▶ **Task**: The answer must be every line of the records below that holds the word "heart".

▶ **Data for this task**:
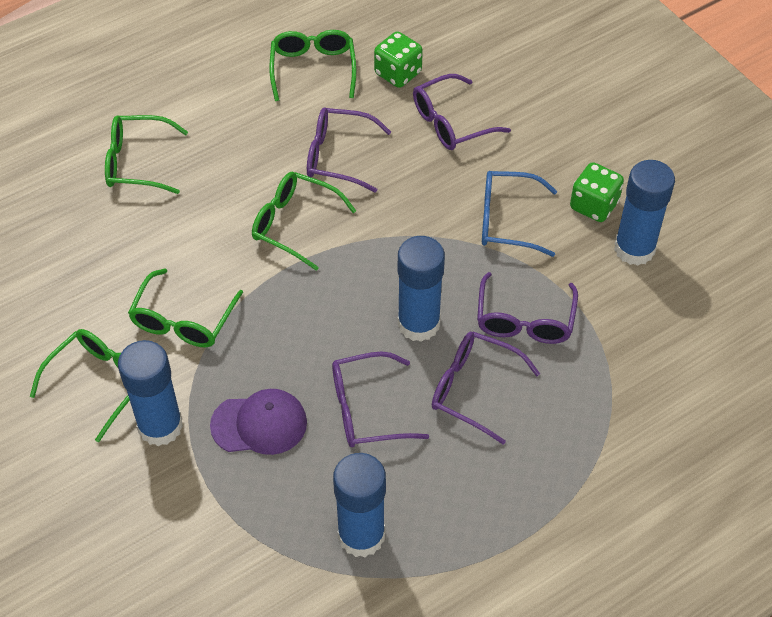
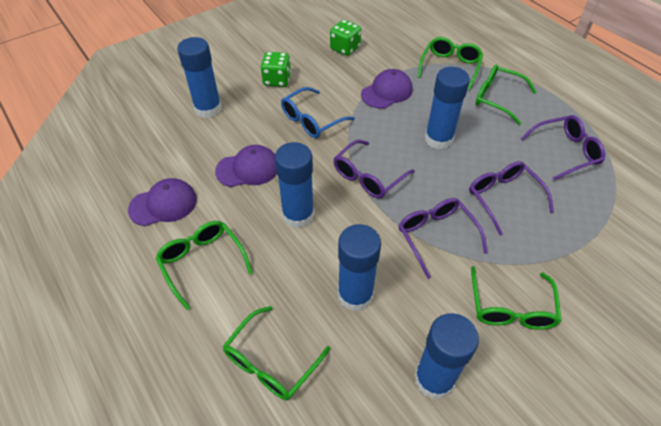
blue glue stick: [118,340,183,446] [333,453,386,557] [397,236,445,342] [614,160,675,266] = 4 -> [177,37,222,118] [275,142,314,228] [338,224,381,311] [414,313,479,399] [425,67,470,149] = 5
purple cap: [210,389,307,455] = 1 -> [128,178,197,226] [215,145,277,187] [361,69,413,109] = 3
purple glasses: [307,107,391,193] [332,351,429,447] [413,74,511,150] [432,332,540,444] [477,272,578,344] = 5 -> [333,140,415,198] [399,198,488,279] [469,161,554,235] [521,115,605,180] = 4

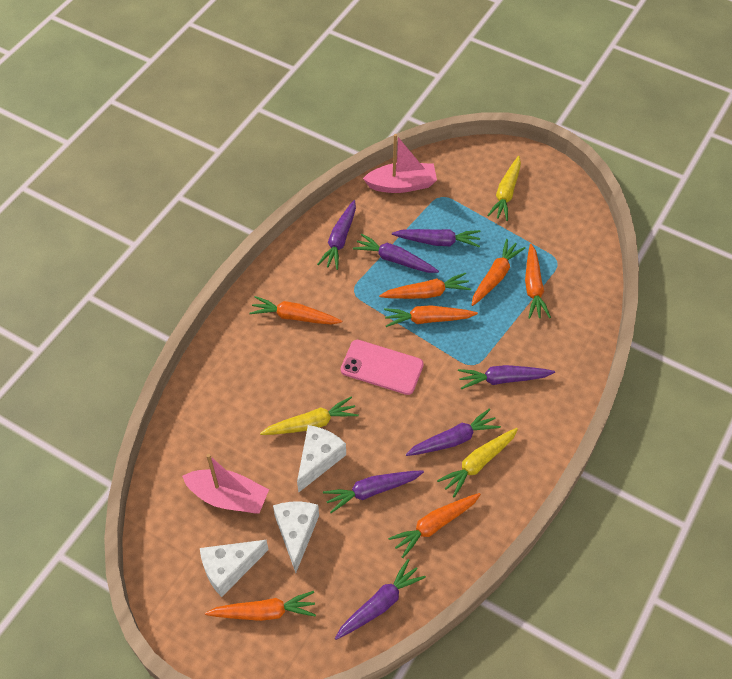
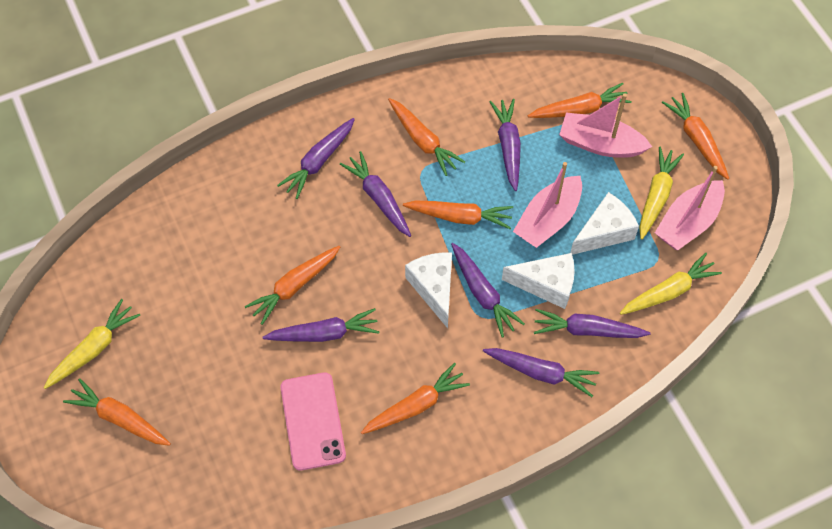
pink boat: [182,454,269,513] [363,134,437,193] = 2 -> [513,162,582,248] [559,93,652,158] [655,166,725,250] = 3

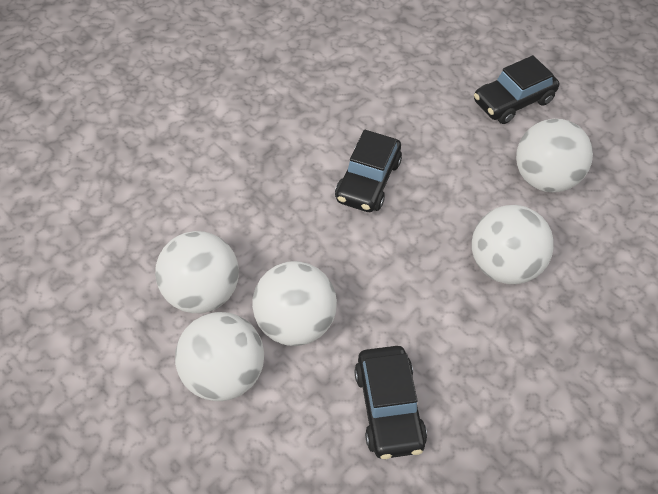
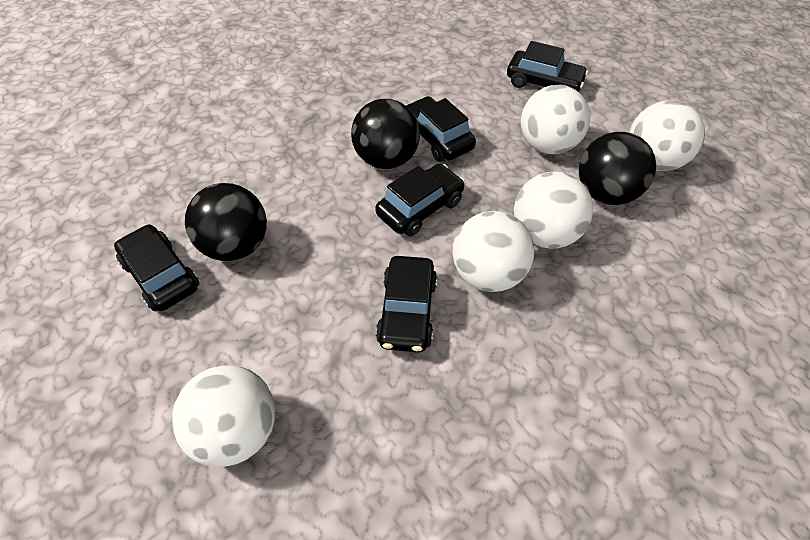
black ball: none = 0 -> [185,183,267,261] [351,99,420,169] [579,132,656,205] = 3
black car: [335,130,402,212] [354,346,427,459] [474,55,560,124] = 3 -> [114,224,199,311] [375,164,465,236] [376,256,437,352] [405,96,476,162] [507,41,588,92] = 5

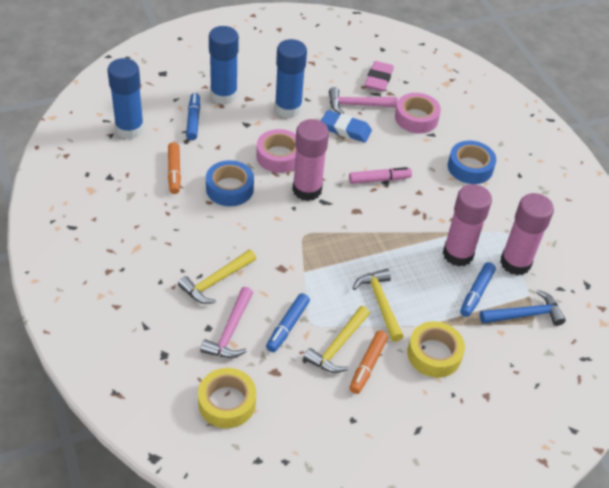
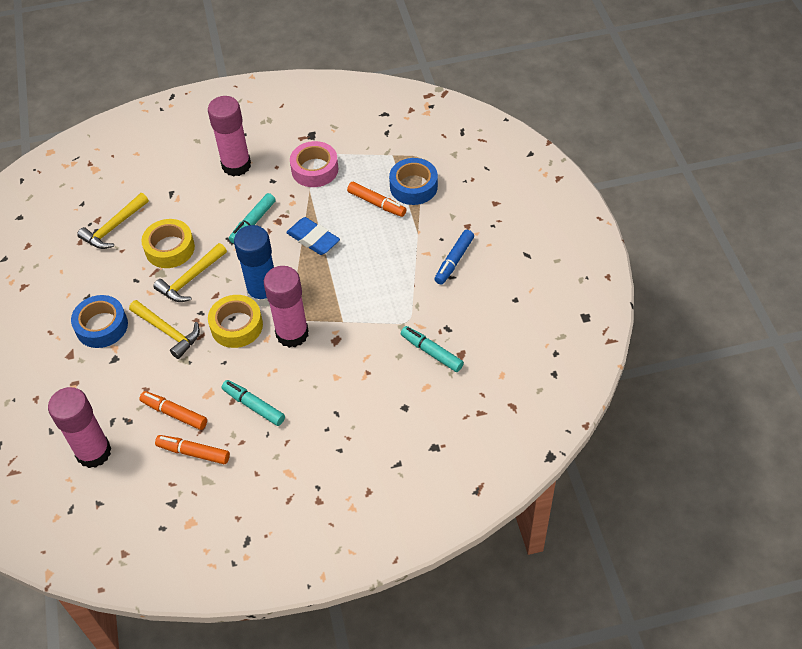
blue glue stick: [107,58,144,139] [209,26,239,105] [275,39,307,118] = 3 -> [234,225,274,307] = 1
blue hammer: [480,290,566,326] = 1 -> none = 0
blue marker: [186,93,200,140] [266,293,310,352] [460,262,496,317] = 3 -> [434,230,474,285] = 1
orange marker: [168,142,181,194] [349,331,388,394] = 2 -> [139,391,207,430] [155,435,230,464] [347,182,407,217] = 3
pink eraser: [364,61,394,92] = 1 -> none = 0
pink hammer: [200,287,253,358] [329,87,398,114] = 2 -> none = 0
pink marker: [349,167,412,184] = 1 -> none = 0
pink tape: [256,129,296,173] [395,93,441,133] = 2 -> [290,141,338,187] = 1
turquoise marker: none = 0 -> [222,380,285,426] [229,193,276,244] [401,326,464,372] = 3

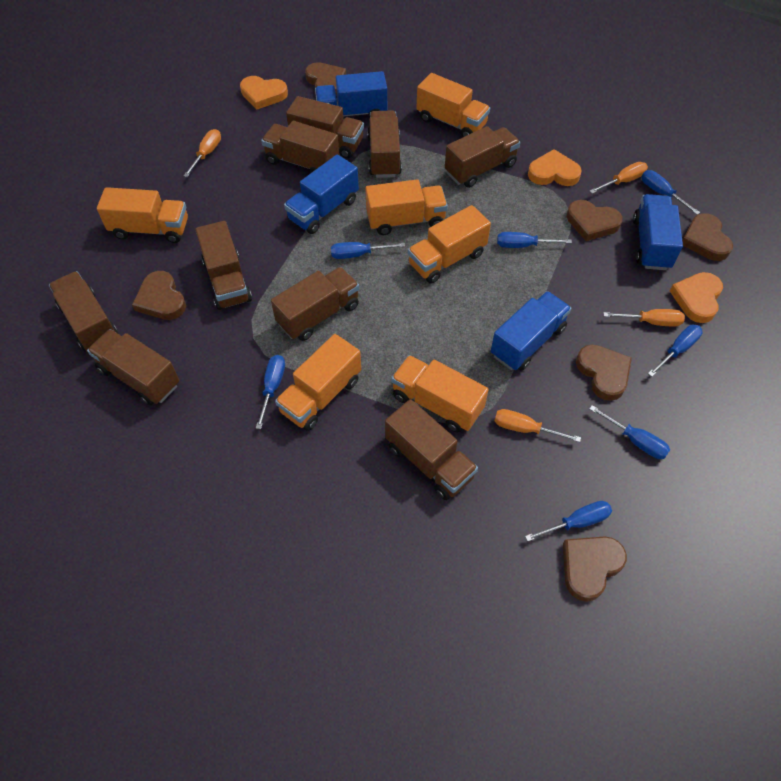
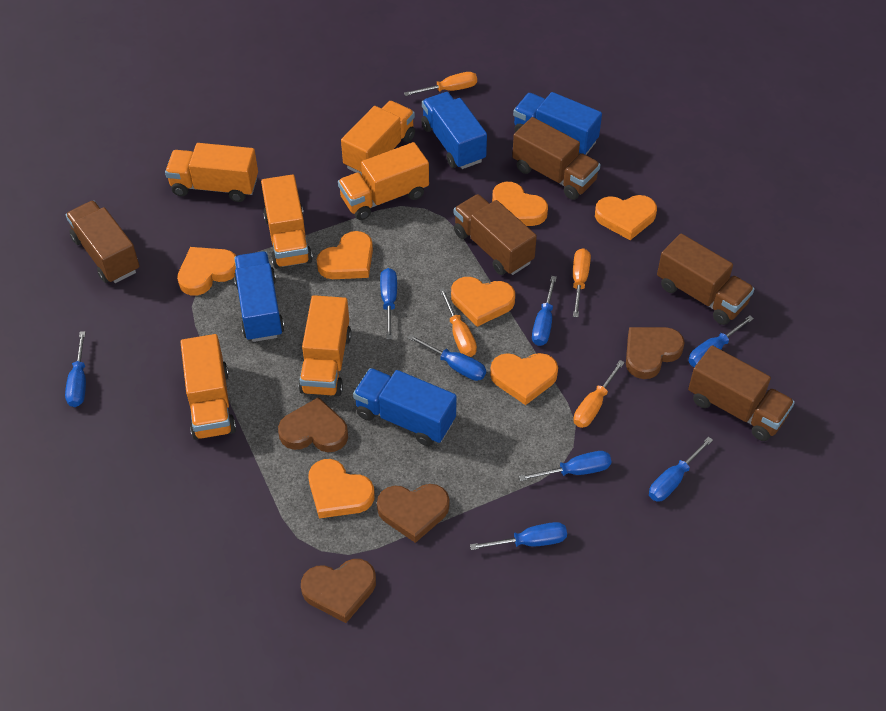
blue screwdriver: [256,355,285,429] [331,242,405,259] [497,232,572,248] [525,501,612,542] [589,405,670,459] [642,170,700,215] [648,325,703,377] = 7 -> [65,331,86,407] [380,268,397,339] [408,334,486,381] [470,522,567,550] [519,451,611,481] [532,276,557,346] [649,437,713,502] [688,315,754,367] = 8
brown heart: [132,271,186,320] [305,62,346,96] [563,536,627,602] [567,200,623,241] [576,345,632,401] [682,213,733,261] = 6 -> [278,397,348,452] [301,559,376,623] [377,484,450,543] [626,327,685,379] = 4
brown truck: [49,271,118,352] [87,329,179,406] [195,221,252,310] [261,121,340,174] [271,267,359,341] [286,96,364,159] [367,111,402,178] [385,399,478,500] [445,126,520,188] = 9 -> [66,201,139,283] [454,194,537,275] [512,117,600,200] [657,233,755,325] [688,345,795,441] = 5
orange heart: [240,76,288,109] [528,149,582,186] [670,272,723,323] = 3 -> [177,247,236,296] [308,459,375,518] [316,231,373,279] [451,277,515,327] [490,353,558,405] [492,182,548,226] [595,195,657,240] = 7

▶ **Finished exercise**:
brown heart: [132,271,186,320] [305,62,346,96] [563,536,627,602] [567,200,623,241] [576,345,632,401] [682,213,733,261] = 6 -> [278,397,348,452] [301,559,376,623] [377,484,450,543] [626,327,685,379] = 4
orange heart: [240,76,288,109] [528,149,582,186] [670,272,723,323] = 3 -> [177,247,236,296] [308,459,375,518] [316,231,373,279] [451,277,515,327] [490,353,558,405] [492,182,548,226] [595,195,657,240] = 7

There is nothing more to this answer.